(Records excerpted from a collection)

━━━━━━━━━━━━━━━━

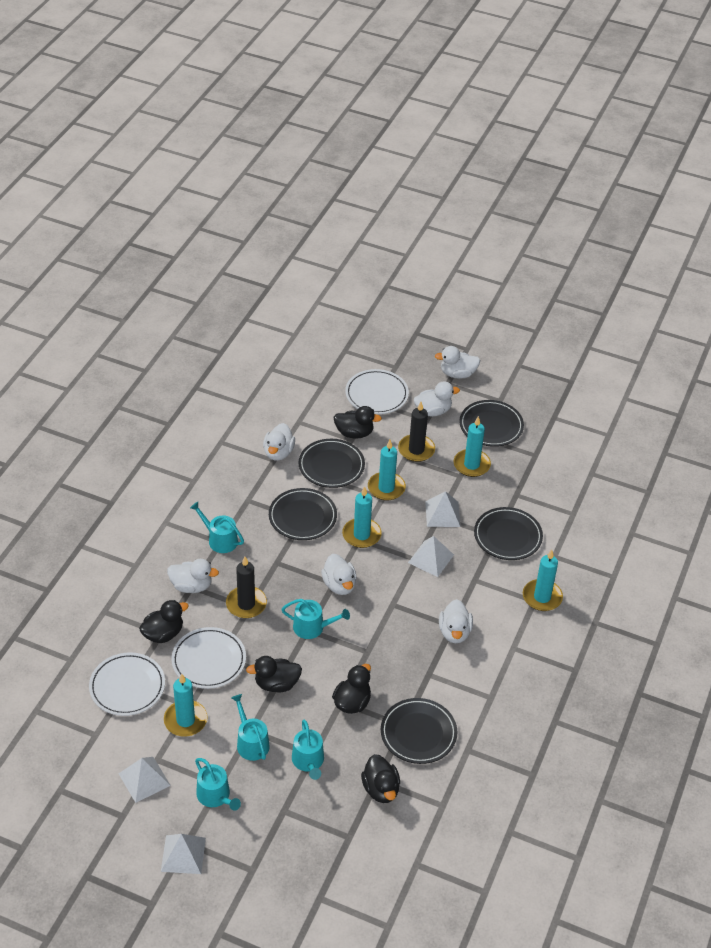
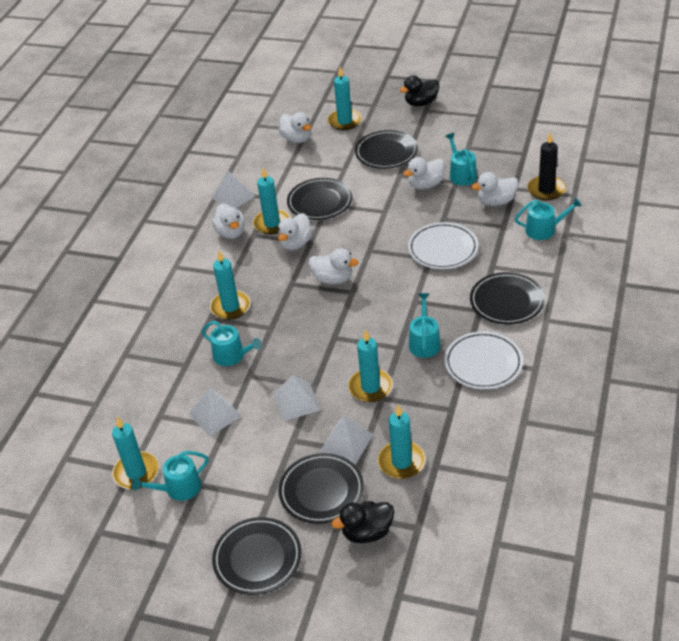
black candle: 2 -> 1
black duck: 5 -> 2
turquoise candle: 5 -> 6
white plate: 3 -> 2

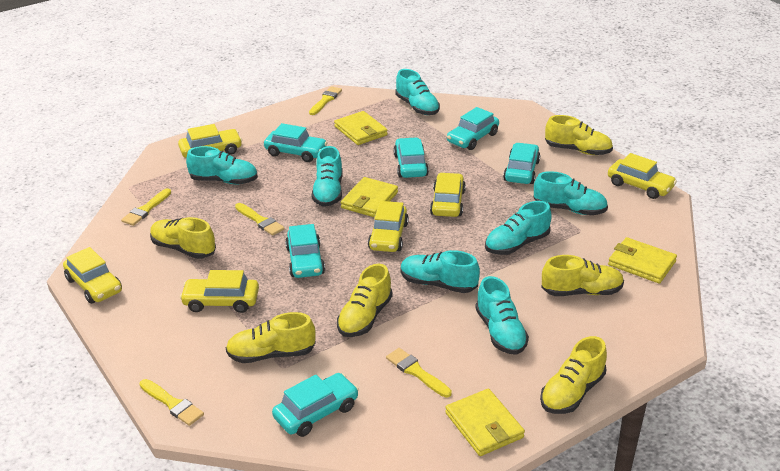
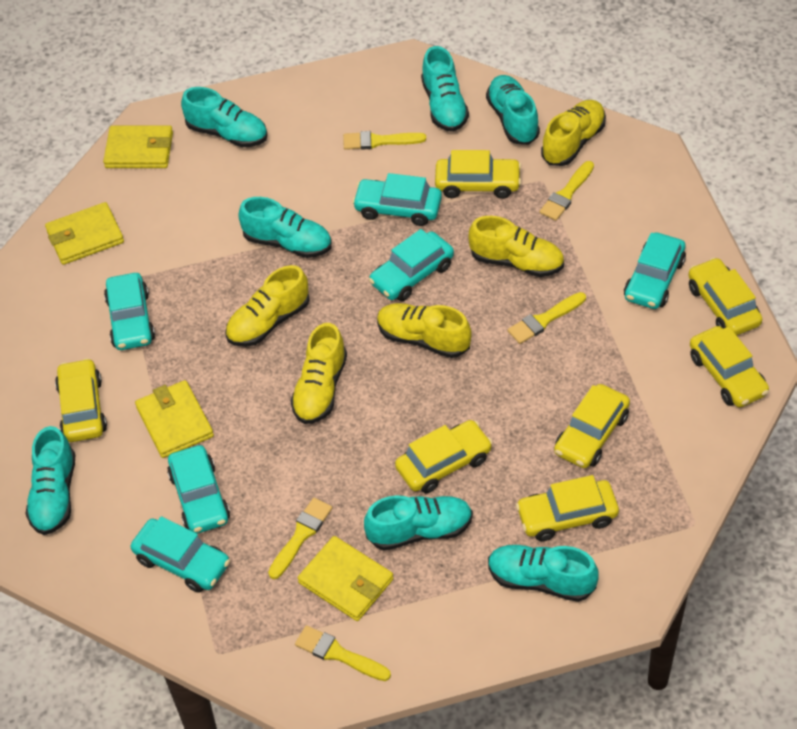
yellow car: 6 -> 7
yellow shoe: 6 -> 5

━━━━━━━━━━━━━━━━

### Activity
Make an exact copy of the records, pictures excluded.

### Solution to this exercise
black candle: 2 -> 1
black duck: 5 -> 2
turquoise candle: 5 -> 6
white plate: 3 -> 2

yellow car: 6 -> 7
yellow shoe: 6 -> 5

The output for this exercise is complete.